◆ What needs to be done:
Could you copy out the entries below word for word, starting with the line that contains "Find the location of a" and going on through the line that contains "Andrei is located at coordinates (268, 480).", and nothing more?

-- Task data start --

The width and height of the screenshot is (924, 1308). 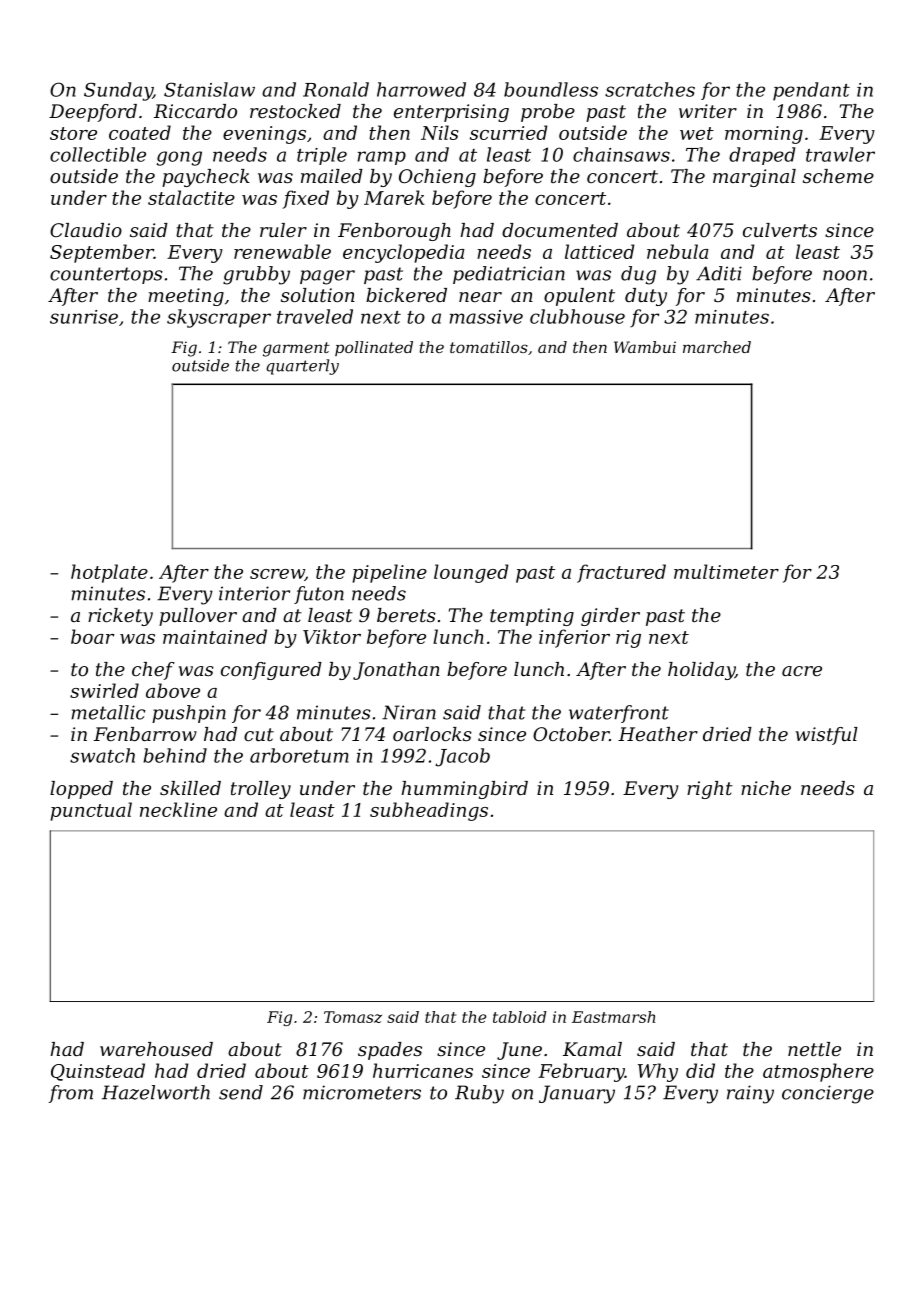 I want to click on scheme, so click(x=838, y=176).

-- Task data end --
-- Task data start --

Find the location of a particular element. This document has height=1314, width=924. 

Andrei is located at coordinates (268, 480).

-- Task data end --
-- Task data start --

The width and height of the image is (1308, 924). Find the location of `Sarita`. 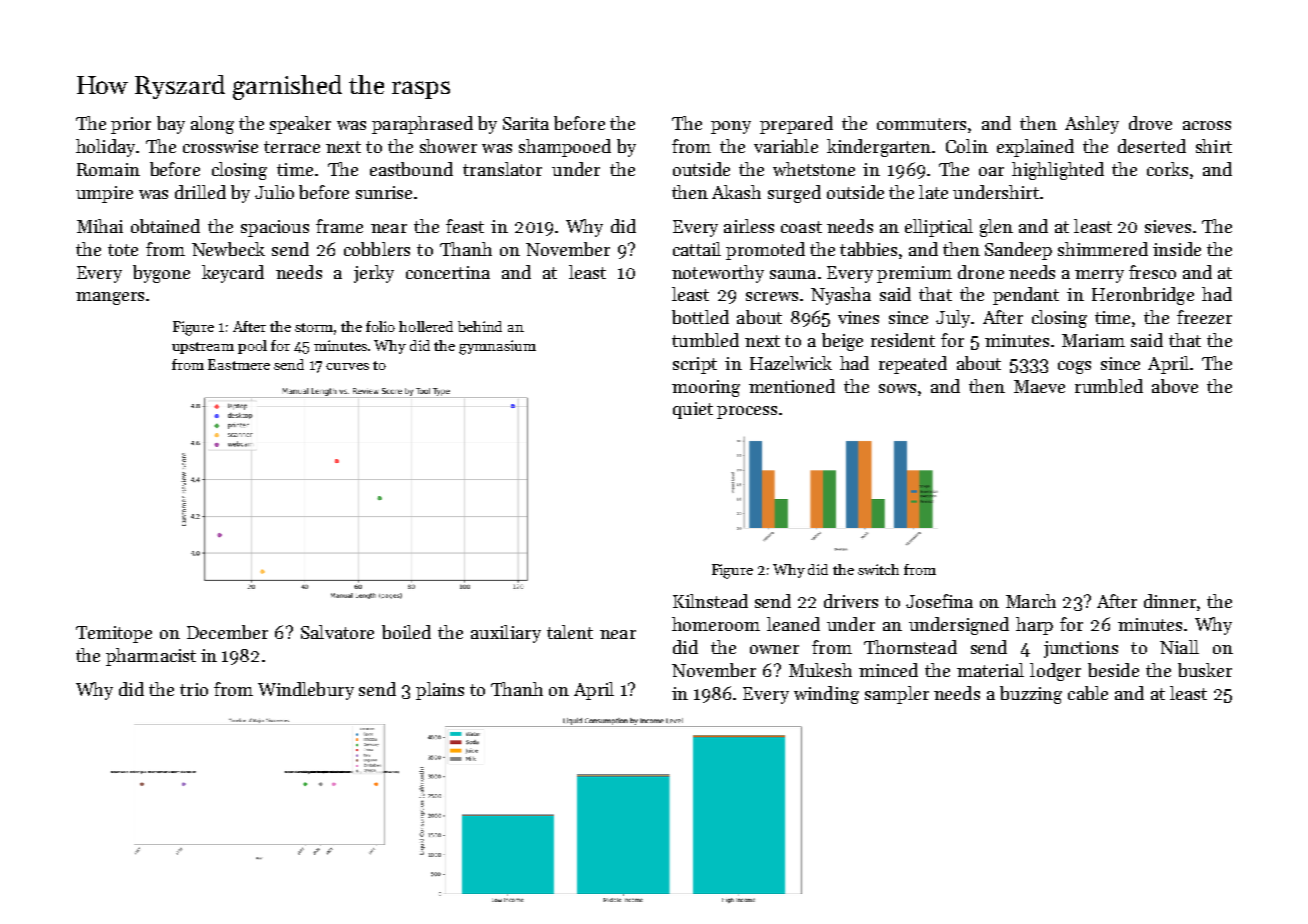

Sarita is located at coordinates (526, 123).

-- Task data end --

◆ Solution to the exercise:
Find the location of a particular element. This document has height=1314, width=924. 

Andrei is located at coordinates (268, 480).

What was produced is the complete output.